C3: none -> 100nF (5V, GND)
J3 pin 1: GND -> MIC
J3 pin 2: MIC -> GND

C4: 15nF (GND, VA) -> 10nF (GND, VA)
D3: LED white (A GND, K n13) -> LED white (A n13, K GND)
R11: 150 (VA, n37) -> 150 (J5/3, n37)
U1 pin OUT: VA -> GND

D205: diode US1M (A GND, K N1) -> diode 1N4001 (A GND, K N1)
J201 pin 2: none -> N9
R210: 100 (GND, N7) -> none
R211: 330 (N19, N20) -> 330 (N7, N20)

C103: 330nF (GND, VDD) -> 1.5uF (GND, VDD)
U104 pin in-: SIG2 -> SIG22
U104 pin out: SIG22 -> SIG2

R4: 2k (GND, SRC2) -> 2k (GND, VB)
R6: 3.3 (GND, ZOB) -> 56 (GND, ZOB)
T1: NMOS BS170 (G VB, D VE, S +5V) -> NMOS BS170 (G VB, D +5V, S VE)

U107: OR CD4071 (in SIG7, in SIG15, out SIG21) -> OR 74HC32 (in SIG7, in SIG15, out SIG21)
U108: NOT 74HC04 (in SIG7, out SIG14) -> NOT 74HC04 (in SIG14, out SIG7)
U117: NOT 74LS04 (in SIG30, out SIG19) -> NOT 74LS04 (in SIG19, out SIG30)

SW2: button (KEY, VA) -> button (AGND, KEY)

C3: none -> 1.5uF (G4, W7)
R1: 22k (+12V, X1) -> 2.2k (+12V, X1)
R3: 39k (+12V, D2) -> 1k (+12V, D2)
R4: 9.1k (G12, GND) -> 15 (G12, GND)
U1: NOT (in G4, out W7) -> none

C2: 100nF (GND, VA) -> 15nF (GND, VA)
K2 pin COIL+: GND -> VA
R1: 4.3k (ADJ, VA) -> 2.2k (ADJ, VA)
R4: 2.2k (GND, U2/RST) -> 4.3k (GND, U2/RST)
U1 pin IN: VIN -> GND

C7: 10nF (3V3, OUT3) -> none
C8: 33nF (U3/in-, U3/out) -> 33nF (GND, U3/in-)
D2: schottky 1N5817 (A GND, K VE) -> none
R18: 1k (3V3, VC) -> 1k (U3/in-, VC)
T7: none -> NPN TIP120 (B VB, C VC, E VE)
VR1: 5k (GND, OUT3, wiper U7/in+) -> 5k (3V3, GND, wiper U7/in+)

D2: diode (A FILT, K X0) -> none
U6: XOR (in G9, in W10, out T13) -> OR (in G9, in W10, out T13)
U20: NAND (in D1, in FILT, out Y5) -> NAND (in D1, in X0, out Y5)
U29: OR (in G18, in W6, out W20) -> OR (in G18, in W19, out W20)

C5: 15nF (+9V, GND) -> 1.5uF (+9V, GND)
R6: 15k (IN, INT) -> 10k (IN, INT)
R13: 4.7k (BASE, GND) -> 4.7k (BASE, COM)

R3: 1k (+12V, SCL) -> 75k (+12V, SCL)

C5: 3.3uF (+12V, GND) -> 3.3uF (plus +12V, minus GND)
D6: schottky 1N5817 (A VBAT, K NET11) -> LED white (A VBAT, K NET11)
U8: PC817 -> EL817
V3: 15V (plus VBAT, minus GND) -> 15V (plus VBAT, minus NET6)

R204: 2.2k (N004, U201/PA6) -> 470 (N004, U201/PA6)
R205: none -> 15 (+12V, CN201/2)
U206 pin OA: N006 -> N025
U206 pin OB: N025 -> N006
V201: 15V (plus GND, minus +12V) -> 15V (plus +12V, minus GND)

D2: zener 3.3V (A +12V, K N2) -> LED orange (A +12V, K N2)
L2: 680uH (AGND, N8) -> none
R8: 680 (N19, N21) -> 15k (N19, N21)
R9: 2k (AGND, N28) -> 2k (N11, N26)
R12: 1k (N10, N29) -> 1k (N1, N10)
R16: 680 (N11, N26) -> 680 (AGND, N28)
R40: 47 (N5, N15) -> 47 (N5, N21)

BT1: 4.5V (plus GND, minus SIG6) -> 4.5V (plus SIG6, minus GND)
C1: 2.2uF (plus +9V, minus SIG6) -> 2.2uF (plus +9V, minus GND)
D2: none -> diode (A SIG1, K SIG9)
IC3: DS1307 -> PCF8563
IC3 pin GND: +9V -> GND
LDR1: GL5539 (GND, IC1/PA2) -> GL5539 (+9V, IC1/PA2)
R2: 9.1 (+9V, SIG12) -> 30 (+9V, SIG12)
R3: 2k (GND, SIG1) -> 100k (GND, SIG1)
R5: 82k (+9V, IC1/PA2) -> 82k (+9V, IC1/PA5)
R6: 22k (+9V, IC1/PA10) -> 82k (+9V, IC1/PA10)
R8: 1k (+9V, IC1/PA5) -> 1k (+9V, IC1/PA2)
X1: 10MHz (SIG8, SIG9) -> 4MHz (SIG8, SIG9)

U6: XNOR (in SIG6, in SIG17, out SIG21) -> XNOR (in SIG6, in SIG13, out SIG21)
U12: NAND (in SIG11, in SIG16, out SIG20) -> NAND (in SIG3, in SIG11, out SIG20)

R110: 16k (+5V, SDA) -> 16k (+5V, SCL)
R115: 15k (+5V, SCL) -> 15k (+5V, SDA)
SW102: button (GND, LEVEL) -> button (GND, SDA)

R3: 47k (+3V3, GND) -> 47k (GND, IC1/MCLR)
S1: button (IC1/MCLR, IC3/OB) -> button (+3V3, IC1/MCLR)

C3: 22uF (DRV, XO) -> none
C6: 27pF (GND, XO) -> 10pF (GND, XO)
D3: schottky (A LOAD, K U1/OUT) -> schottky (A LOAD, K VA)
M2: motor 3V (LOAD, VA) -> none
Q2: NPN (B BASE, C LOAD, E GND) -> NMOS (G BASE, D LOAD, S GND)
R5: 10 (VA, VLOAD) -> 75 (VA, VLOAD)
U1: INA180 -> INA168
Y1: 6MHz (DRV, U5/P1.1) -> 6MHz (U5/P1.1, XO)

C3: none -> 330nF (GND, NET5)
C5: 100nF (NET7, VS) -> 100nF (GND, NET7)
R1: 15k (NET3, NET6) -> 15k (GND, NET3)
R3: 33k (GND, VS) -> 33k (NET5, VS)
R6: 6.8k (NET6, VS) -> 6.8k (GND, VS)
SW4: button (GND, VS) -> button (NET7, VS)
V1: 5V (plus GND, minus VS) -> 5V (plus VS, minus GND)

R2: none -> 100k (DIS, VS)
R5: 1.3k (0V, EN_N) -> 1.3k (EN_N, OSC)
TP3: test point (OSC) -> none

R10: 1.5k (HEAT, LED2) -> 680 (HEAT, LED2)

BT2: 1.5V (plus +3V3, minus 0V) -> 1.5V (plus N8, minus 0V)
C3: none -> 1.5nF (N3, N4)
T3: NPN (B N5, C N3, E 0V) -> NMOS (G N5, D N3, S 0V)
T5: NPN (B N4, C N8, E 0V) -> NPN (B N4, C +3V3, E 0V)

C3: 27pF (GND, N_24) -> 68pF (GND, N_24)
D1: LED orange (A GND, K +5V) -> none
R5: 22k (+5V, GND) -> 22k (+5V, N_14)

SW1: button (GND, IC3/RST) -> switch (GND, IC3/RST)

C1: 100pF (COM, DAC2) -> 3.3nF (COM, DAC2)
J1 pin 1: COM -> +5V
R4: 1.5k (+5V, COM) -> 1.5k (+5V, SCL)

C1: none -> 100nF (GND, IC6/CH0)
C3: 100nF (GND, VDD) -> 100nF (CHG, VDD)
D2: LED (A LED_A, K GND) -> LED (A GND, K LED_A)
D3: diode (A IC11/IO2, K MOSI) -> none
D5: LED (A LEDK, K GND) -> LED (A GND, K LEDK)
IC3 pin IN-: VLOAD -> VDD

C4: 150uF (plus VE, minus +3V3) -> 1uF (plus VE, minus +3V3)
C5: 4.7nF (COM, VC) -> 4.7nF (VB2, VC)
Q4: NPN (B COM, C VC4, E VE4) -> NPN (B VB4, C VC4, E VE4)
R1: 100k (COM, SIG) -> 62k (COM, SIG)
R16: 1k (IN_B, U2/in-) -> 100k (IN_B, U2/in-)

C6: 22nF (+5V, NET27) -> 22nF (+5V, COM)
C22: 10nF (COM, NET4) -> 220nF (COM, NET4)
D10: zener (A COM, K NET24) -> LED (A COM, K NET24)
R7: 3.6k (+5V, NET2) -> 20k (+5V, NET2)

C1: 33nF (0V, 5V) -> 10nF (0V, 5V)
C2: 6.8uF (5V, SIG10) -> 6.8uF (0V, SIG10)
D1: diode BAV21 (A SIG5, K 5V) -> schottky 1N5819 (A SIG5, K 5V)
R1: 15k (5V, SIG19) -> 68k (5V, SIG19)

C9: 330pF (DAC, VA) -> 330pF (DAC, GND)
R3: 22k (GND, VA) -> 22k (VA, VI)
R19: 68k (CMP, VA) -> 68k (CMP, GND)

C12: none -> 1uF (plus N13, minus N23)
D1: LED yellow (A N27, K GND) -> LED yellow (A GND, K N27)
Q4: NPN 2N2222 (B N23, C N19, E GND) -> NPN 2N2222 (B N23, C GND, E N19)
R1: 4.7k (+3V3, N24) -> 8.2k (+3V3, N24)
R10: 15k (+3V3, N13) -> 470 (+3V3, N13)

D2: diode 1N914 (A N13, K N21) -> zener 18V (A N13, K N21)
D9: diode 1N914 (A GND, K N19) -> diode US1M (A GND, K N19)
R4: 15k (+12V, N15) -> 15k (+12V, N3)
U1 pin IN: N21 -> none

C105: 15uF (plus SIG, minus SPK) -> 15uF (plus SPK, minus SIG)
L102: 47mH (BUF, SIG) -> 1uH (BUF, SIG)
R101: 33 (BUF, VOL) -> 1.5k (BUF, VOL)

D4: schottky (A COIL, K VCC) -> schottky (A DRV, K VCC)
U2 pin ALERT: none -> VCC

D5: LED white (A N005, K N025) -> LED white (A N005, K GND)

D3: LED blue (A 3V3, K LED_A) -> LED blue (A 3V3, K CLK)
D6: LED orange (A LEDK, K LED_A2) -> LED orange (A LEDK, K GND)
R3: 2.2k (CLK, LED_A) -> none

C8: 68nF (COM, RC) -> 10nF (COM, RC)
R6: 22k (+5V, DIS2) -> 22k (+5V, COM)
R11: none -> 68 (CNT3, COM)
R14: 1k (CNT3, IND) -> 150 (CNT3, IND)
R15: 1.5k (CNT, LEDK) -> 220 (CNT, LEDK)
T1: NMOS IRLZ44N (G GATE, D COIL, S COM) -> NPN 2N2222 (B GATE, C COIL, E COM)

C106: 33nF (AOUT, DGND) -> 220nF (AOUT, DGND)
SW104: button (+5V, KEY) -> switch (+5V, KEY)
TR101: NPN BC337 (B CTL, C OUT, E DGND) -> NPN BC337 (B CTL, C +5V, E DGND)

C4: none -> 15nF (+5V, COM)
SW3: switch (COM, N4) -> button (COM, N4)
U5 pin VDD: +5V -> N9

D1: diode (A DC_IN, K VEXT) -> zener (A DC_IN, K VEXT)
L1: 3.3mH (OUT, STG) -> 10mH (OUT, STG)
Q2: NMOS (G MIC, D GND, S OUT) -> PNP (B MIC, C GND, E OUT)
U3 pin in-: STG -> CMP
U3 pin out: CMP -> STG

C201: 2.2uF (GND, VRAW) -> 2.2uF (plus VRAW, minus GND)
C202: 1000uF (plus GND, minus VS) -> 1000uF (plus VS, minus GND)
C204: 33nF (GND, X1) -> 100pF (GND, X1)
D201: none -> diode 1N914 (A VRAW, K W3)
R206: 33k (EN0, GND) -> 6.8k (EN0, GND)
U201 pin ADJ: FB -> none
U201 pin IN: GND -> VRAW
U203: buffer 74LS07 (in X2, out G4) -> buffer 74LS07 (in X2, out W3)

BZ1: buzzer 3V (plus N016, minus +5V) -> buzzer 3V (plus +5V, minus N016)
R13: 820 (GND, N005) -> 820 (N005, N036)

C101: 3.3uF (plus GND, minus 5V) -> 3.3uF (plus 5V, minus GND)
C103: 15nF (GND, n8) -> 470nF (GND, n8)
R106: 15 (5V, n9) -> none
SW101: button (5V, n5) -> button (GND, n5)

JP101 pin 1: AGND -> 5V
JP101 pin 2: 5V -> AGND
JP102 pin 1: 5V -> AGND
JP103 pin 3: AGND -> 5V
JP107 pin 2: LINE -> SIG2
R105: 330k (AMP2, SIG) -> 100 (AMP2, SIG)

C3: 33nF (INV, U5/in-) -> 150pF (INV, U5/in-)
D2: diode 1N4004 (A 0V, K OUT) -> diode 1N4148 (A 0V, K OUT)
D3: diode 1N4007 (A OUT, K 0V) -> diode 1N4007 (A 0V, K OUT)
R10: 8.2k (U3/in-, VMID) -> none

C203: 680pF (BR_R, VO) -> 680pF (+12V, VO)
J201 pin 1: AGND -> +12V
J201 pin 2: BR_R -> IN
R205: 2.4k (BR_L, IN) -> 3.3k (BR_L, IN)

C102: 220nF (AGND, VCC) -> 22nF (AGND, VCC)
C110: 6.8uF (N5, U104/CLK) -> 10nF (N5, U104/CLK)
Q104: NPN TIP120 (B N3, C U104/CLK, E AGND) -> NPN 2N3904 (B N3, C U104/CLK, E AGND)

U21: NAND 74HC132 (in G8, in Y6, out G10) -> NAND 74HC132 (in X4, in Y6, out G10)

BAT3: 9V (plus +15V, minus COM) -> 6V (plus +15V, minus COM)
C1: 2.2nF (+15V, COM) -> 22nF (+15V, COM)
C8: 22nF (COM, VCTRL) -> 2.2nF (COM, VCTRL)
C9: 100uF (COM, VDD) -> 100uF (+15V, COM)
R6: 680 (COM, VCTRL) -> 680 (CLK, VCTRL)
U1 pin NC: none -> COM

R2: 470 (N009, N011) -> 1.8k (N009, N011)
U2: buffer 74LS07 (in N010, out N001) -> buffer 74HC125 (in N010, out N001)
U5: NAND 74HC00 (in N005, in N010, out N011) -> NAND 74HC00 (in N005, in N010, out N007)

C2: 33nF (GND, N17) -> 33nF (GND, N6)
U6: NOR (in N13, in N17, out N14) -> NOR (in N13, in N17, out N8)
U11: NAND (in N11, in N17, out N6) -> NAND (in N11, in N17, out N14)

....................

> _Exercise brief_
Whenever "MCLR" occurs in a line of the entries, copy that line.

> _Problem solution_
R3: 47k (+3V3, GND) -> 47k (GND, IC1/MCLR)
S1: button (IC1/MCLR, IC3/OB) -> button (+3V3, IC1/MCLR)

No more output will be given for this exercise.